Activity: In your copy of the listing below, reproduce each word exactly and include no pictures.

Data:
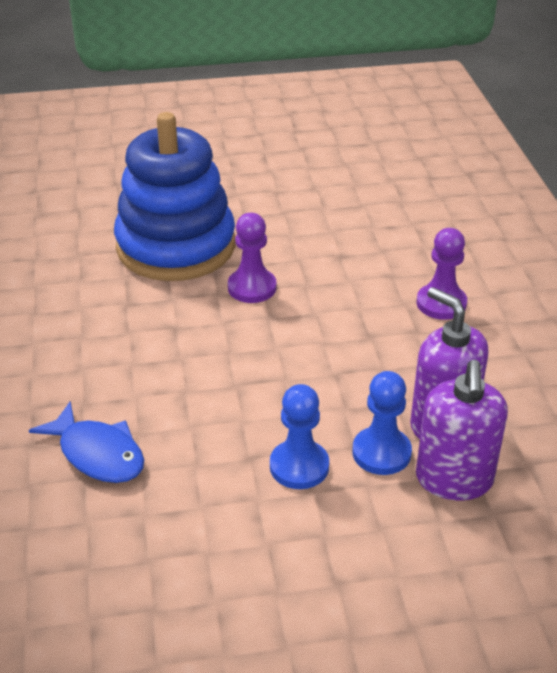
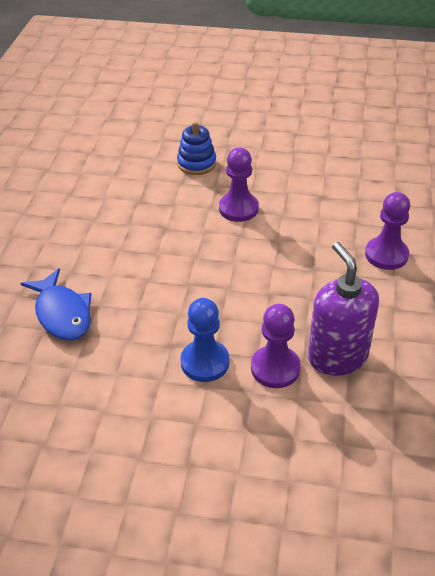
camera: 20 degrees right, 5 degrees up
blue stacking toy [114,112,235,281] -> blue stacking toy [177,121,216,175], size x0.41
blue pawn [352,371,412,475] -> purple pawn [251,304,301,388]
purple soap dispenser [416,360,508,500] -> none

Result below:
camera: 20 degrees right, 5 degrees up
blue stacking toy [114,112,235,281] -> blue stacking toy [177,121,216,175], size x0.41
blue pawn [352,371,412,475] -> purple pawn [251,304,301,388]
purple soap dispenser [416,360,508,500] -> none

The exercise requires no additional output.